Exercise objective —
Look through the listing below, and wherever a line has the string "camera", copy it.

Dataset entries —
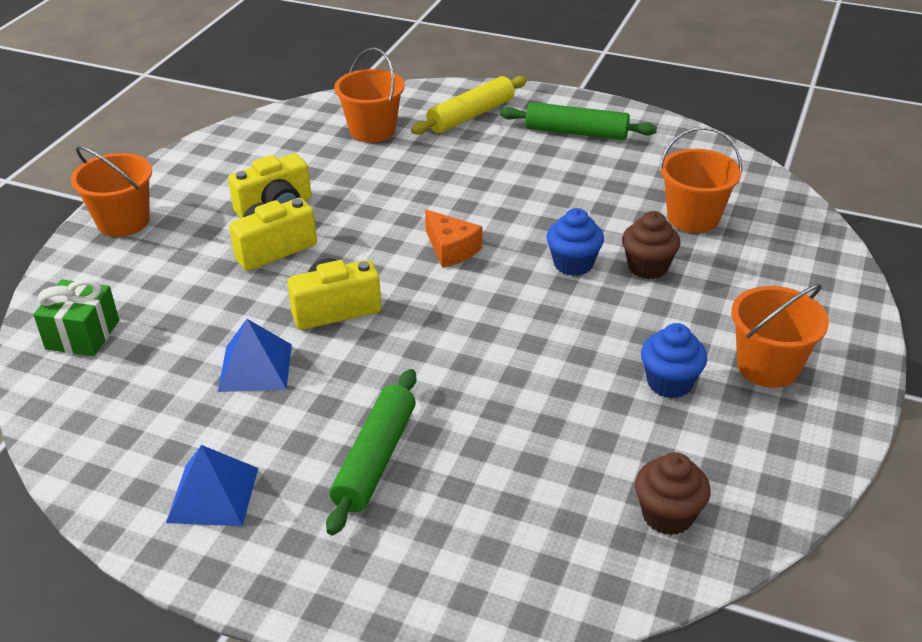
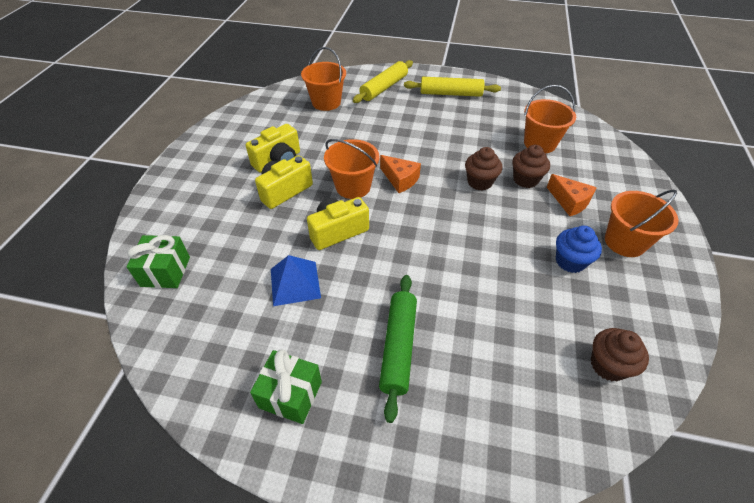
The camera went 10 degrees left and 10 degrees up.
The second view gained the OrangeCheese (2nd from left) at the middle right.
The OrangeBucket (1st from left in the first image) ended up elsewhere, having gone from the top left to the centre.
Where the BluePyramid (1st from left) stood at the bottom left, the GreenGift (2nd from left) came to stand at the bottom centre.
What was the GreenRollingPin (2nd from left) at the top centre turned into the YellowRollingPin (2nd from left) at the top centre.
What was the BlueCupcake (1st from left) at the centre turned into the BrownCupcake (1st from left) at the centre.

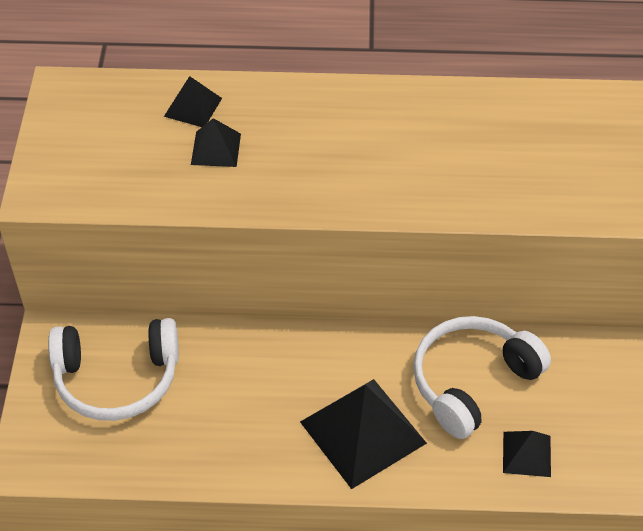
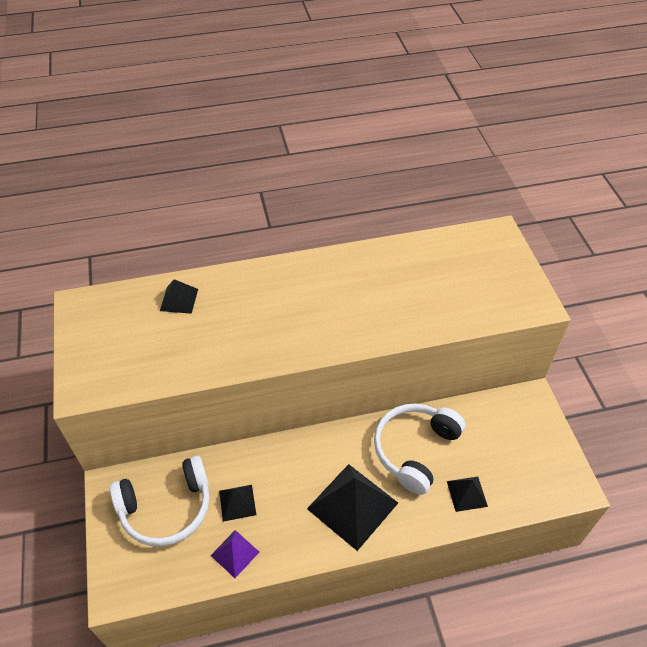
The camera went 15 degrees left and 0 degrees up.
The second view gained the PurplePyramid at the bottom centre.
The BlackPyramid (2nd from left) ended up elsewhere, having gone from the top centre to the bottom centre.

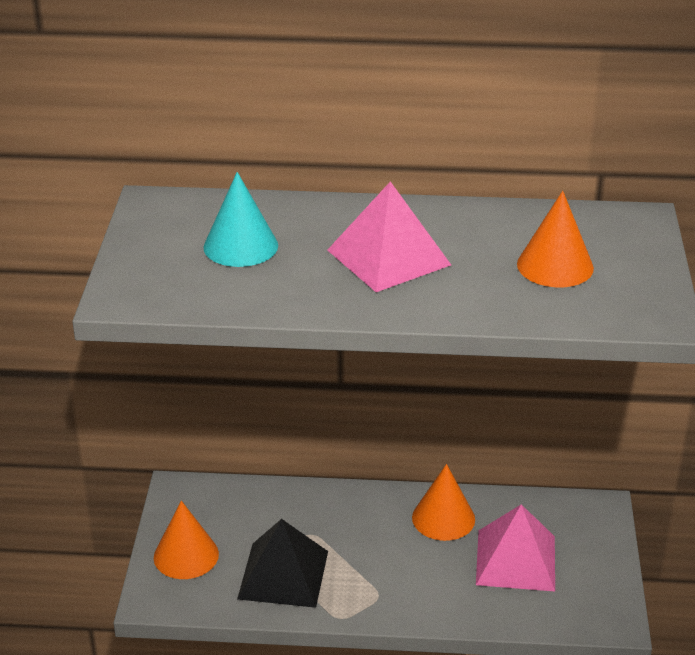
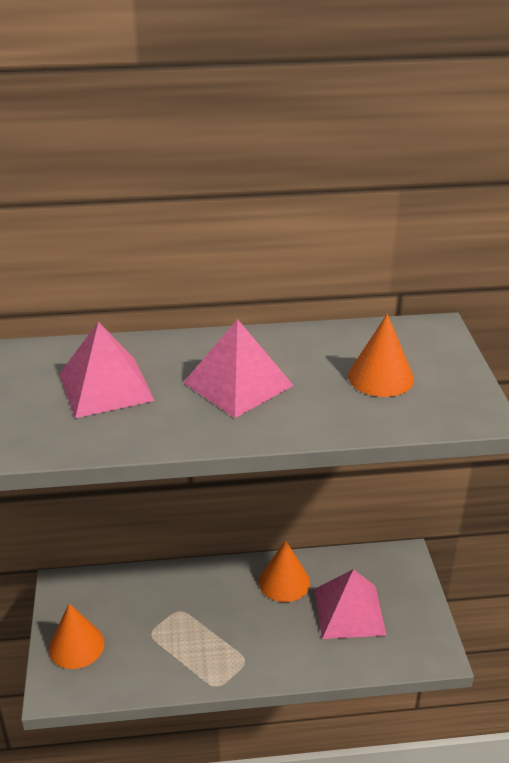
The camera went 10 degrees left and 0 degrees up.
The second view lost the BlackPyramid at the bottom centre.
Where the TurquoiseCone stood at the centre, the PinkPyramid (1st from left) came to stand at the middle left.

Exercise output —
The camera went 10 degrees left and 10 degrees up.
The camera went 15 degrees left and 0 degrees up.
The camera went 10 degrees left and 0 degrees up.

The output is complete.